■ **Aim of the exercise**
For this exercise, copy all the data exactly and include none of the pictures.

■ **Given information**
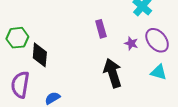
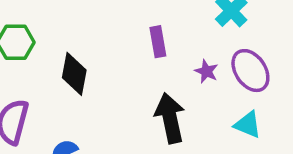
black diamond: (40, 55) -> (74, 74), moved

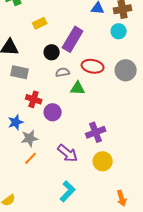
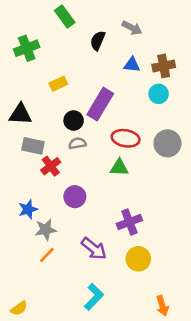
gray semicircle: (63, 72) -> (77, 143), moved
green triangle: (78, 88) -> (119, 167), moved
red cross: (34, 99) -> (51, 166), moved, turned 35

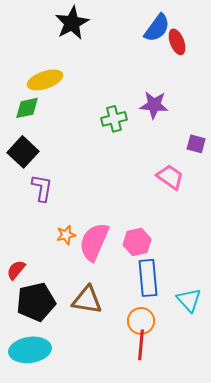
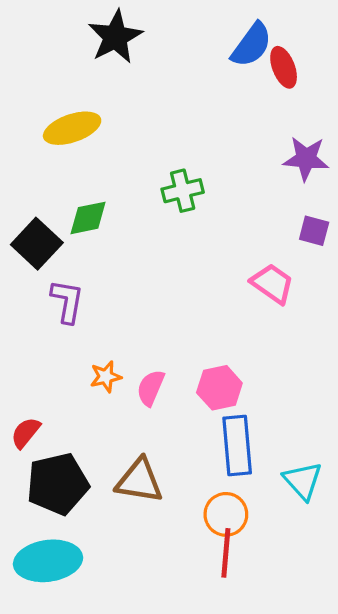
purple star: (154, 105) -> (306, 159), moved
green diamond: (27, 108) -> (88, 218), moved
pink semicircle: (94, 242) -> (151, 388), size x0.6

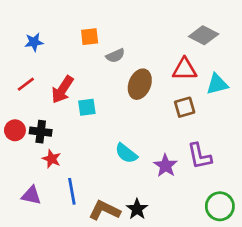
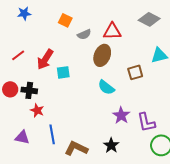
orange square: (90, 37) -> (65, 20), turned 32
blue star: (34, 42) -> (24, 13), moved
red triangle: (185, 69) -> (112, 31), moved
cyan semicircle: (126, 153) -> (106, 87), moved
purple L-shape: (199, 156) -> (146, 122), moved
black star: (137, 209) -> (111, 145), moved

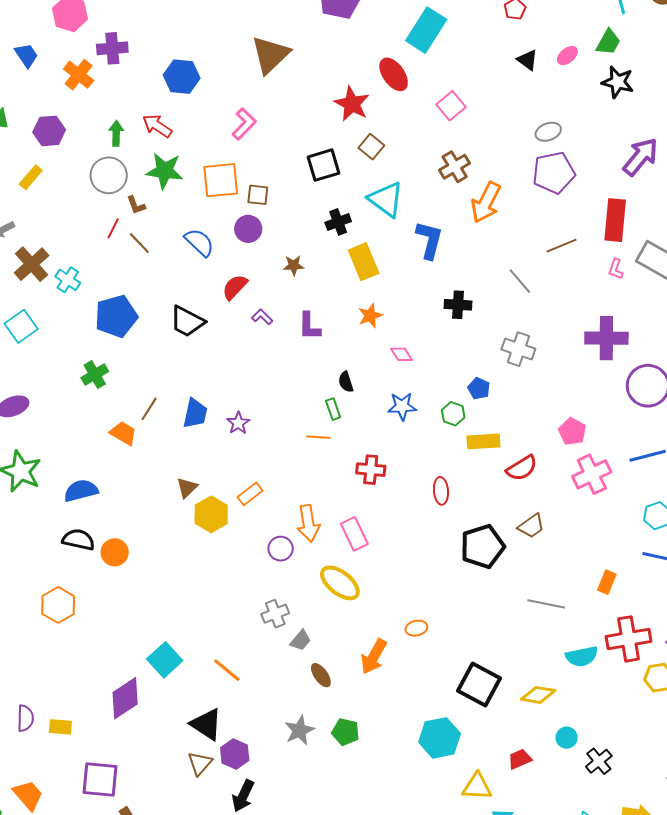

■ **Response to this exercise**
black diamond: (40, 55) -> (74, 74), moved

gray semicircle: (63, 72) -> (77, 143), moved
green triangle: (78, 88) -> (119, 167), moved
red cross: (34, 99) -> (51, 166), moved, turned 35

purple star: (154, 105) -> (306, 159), moved
green diamond: (27, 108) -> (88, 218), moved
pink semicircle: (94, 242) -> (151, 388), size x0.6

orange square: (90, 37) -> (65, 20), turned 32
blue star: (34, 42) -> (24, 13), moved
red triangle: (185, 69) -> (112, 31), moved
cyan semicircle: (126, 153) -> (106, 87), moved
purple L-shape: (199, 156) -> (146, 122), moved
black star: (137, 209) -> (111, 145), moved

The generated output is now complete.